**TASK INSTRUCTIONS**. A single number is the whole answer: the count of lines in the records where "camera" occurs.

Object position data:
◇ ◇ ◇ ◇ ◇

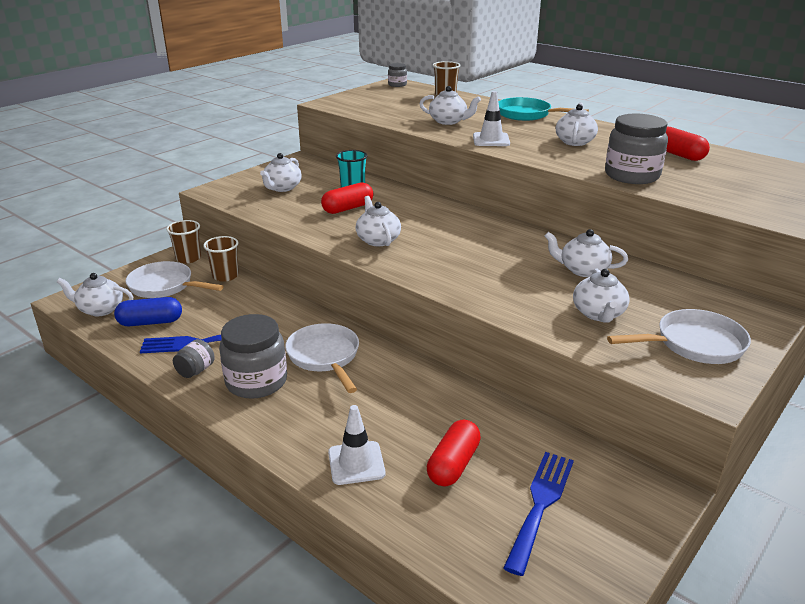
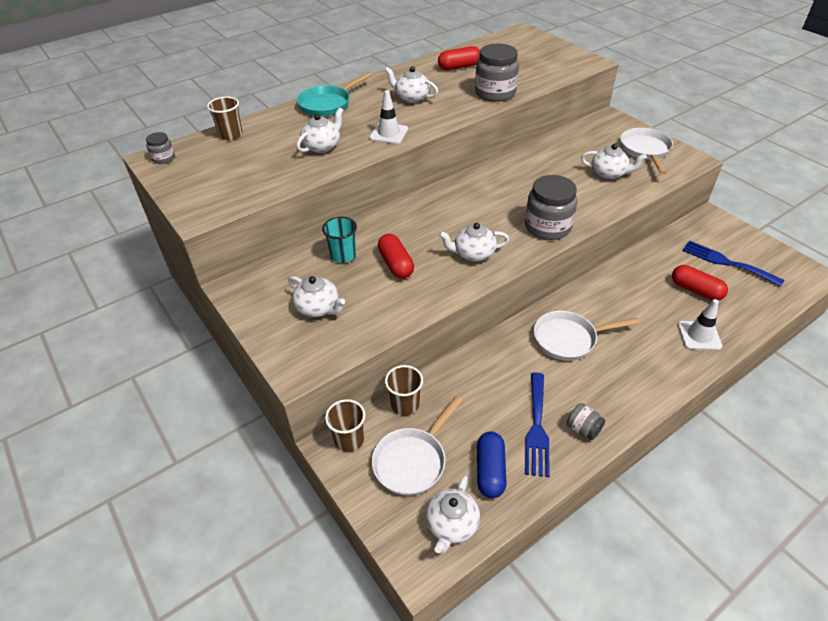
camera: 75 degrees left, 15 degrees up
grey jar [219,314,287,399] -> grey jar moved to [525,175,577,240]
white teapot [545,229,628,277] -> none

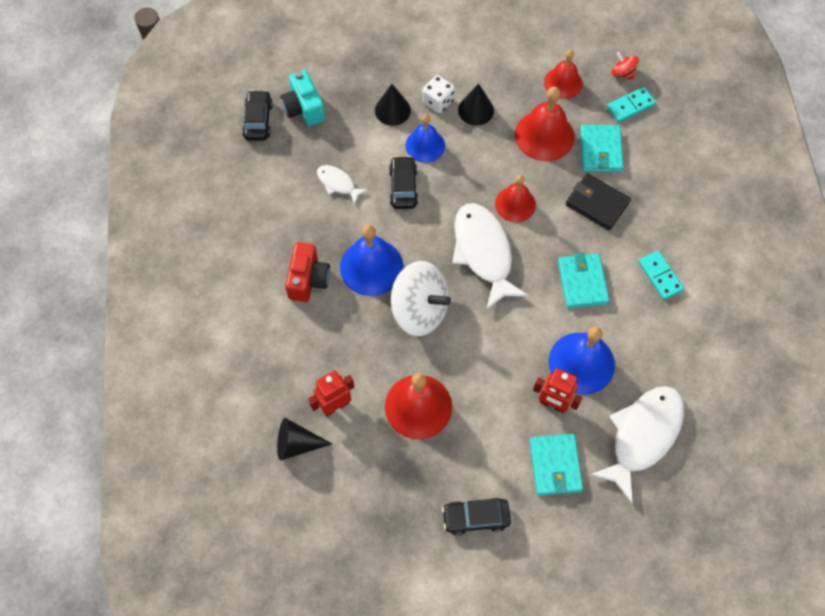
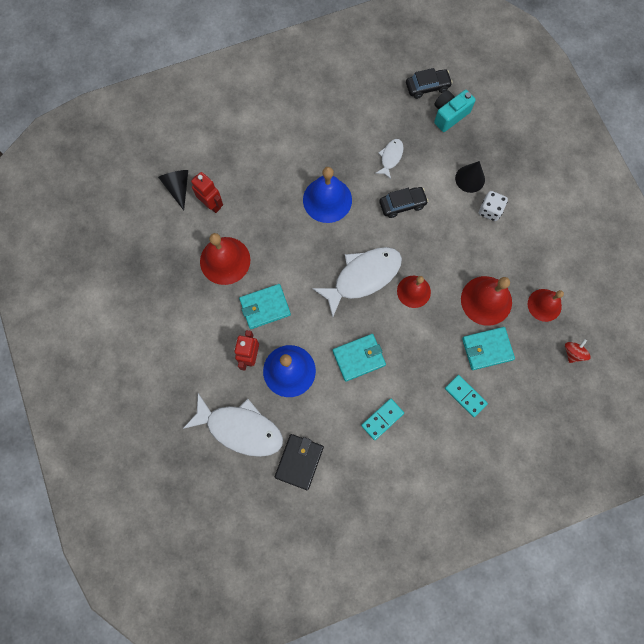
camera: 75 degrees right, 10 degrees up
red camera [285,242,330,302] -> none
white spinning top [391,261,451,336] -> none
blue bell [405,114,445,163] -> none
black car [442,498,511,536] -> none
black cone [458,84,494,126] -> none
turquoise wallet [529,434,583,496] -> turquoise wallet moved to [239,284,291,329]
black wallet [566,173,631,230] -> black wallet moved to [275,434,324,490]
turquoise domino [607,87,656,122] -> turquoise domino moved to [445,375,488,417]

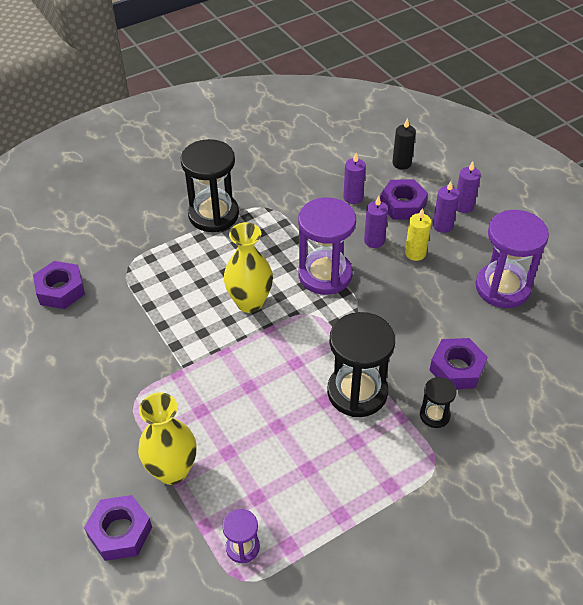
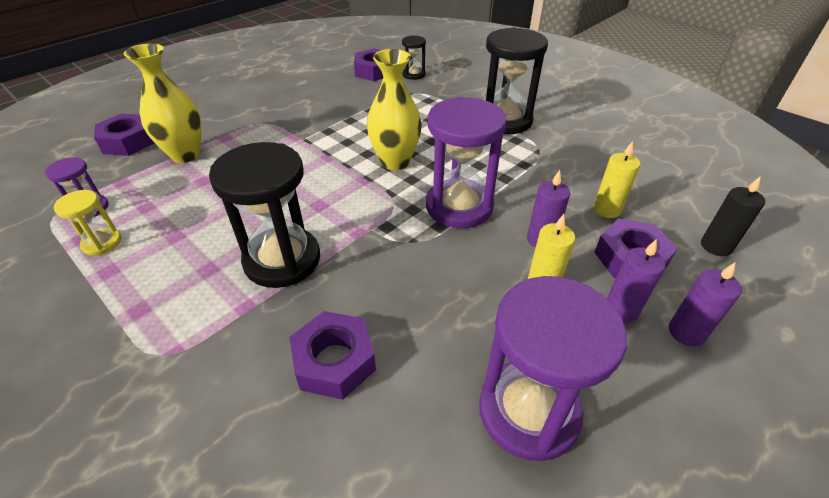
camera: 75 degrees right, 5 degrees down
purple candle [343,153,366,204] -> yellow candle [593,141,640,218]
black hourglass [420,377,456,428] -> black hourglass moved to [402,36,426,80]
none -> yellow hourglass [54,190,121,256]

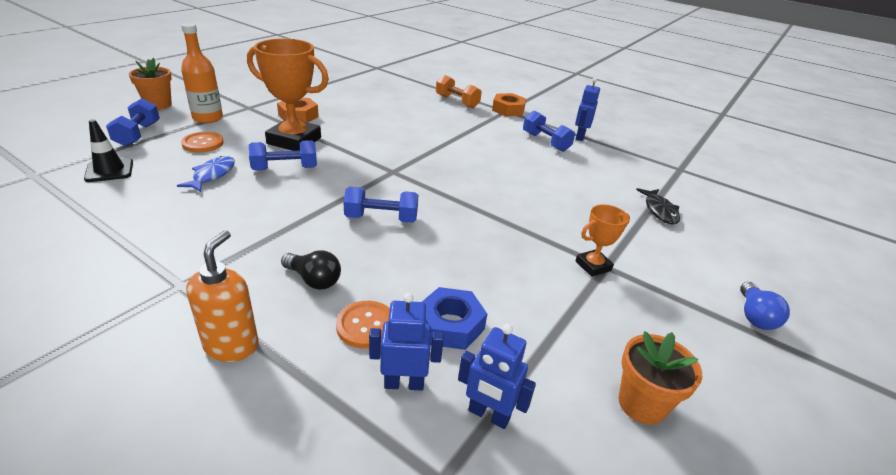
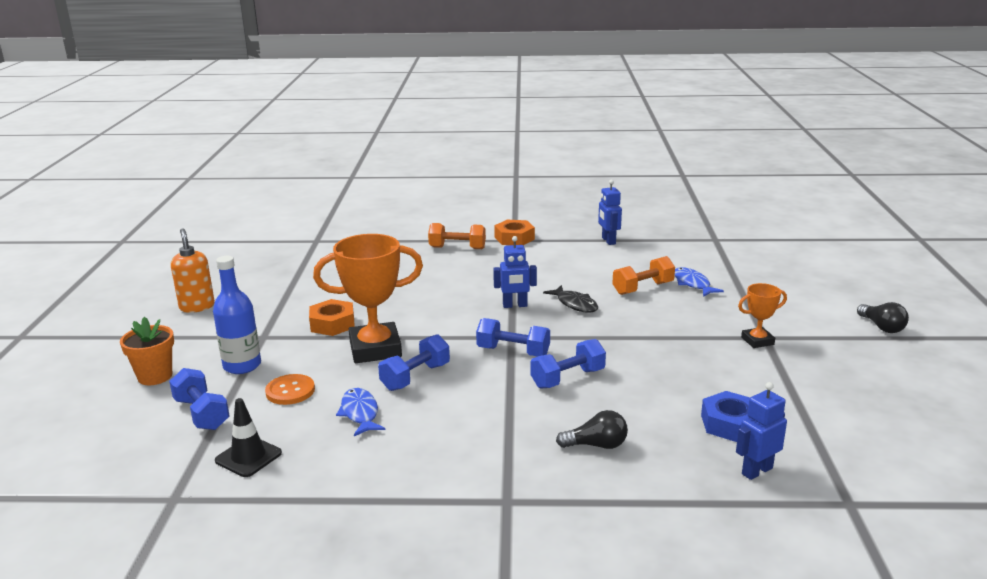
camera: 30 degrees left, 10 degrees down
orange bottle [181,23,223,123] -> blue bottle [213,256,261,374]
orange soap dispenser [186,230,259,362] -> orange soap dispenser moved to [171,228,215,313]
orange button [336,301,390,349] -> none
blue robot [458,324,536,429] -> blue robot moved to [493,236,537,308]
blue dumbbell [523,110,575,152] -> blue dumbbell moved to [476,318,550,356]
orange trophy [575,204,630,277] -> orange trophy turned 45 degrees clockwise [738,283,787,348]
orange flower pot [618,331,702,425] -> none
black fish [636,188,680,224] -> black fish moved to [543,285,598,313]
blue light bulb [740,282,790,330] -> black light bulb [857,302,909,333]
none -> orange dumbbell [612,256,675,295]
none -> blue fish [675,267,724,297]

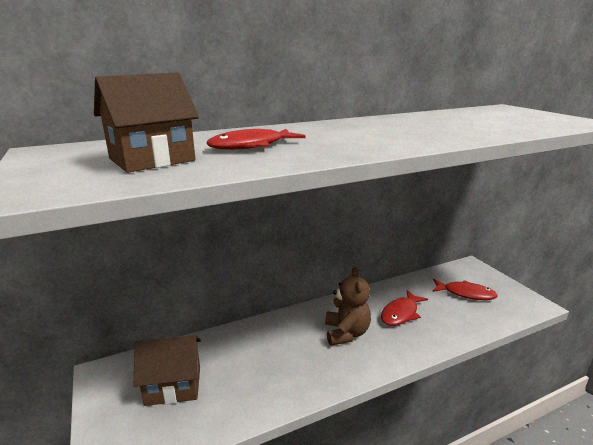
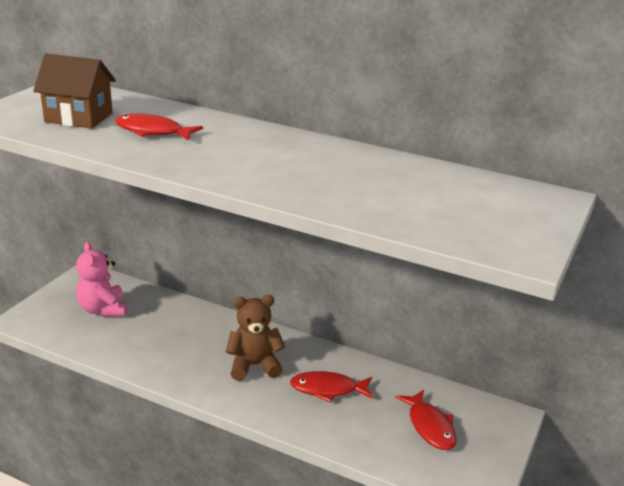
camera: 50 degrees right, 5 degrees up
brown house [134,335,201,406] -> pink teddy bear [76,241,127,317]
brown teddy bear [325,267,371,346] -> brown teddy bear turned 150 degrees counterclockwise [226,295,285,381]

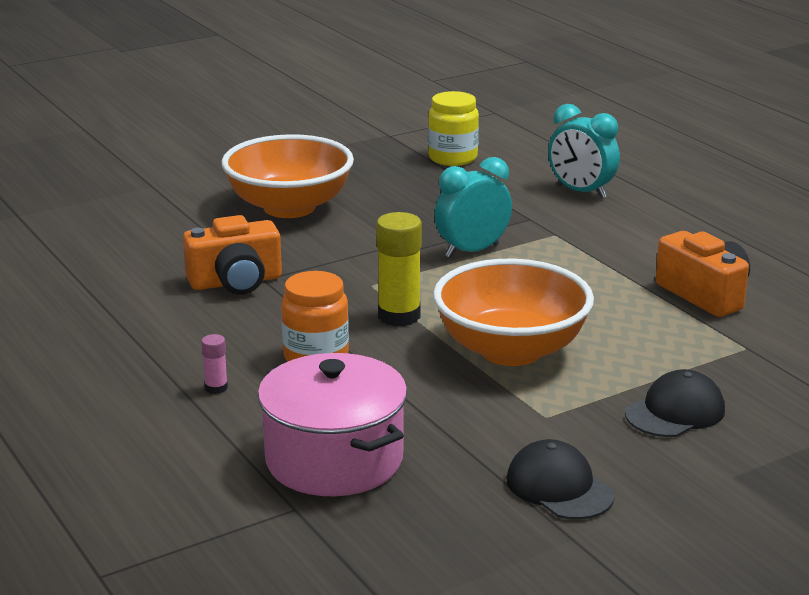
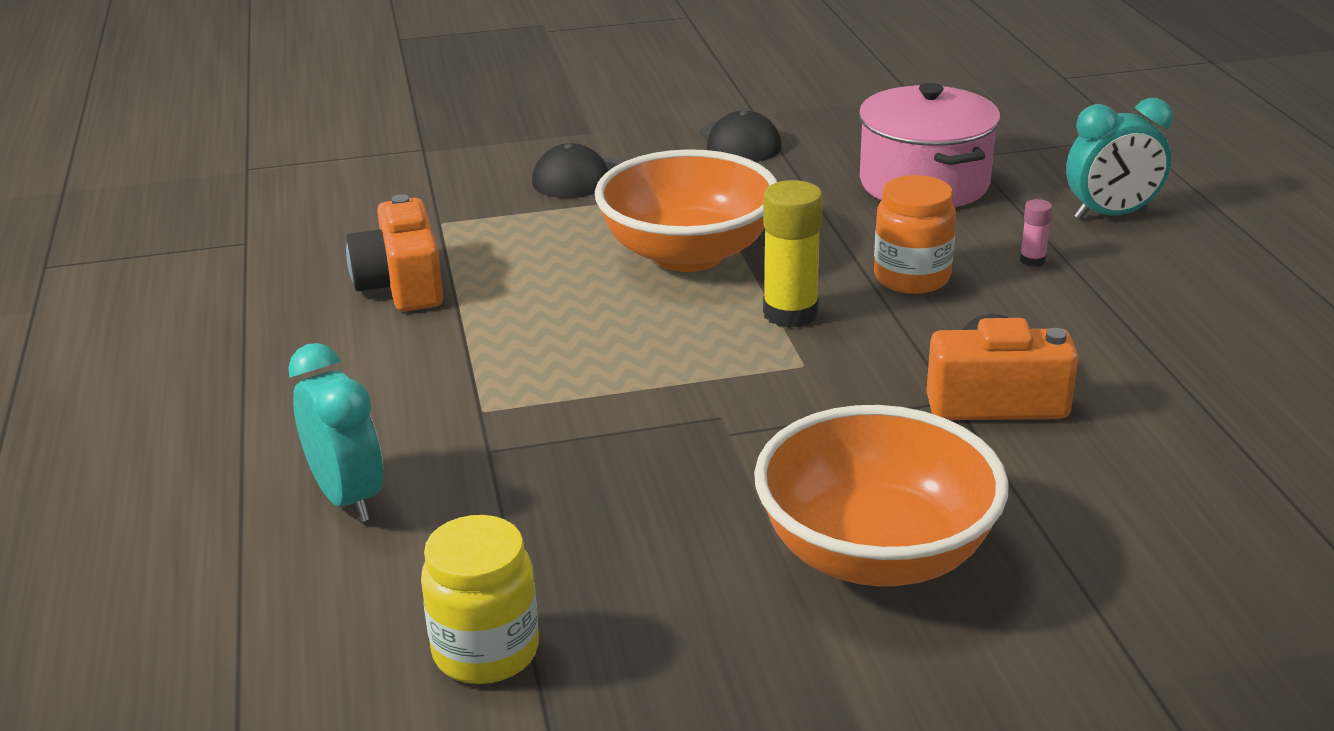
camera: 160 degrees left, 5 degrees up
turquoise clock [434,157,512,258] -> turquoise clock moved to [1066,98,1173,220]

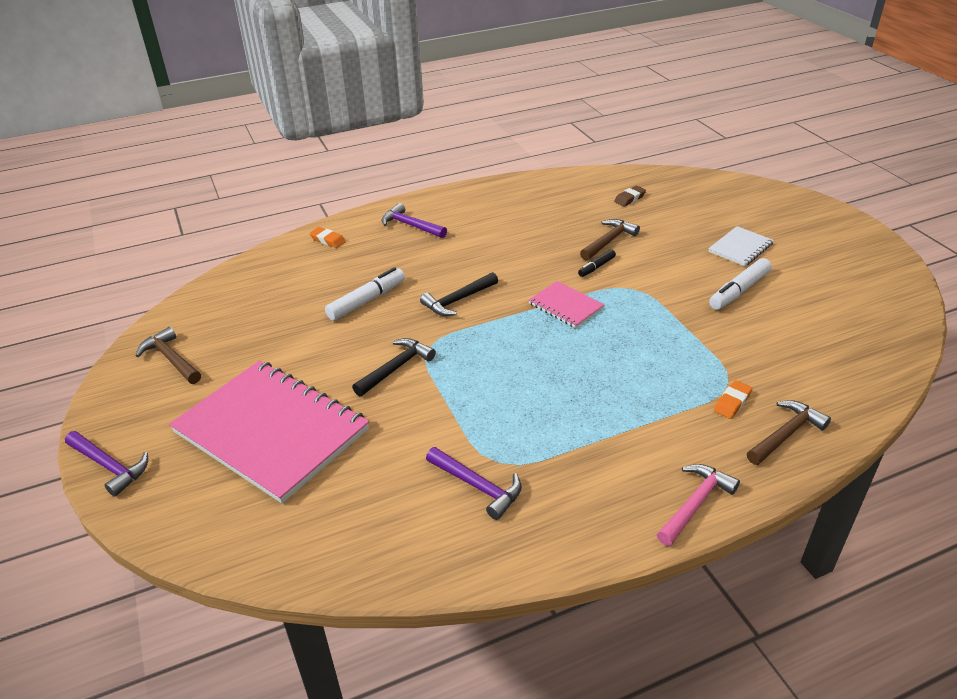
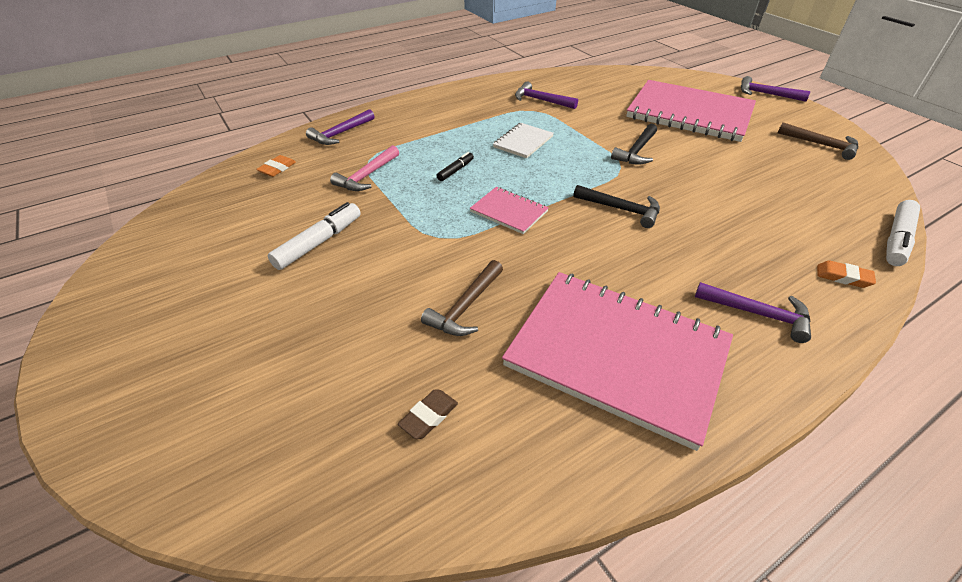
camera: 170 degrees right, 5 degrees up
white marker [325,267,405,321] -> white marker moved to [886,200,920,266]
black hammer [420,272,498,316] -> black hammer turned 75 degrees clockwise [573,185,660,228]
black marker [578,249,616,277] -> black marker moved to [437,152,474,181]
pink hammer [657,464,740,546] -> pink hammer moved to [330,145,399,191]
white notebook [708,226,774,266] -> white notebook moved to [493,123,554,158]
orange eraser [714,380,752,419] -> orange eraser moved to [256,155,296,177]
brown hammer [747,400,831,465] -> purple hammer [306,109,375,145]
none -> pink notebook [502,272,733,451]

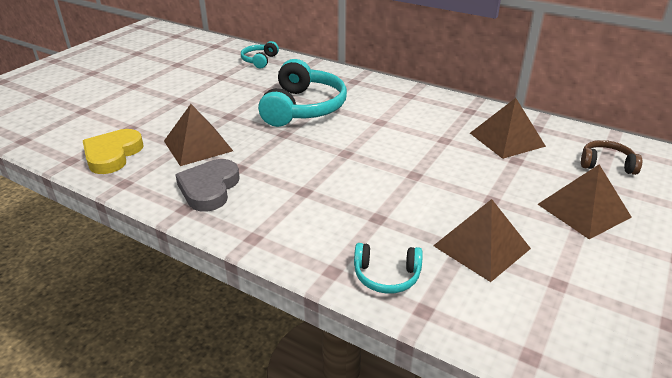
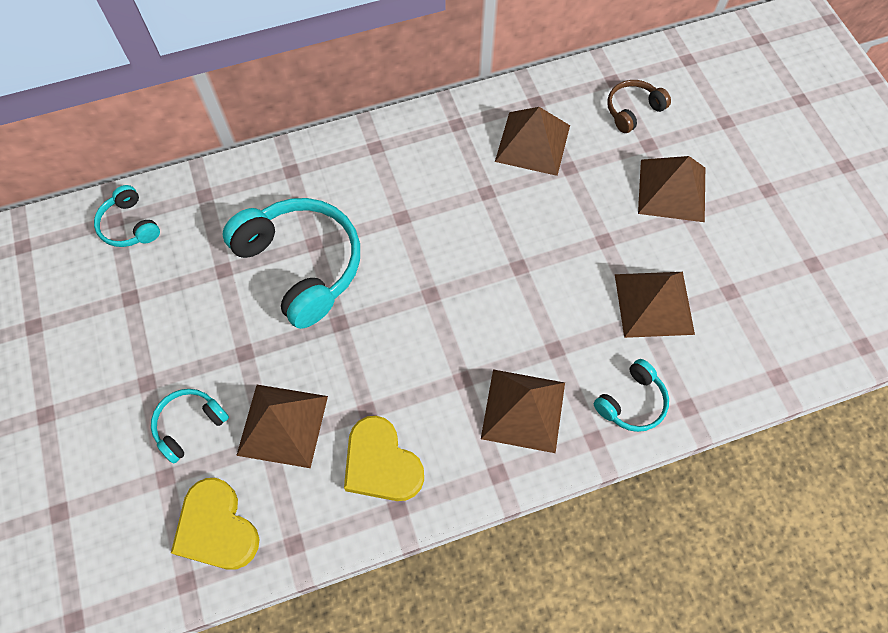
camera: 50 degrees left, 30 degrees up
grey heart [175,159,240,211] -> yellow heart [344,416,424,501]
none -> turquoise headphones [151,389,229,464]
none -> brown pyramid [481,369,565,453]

◇ ◇ ◇ ◇ ◇

**TASK RESPONSE**. 9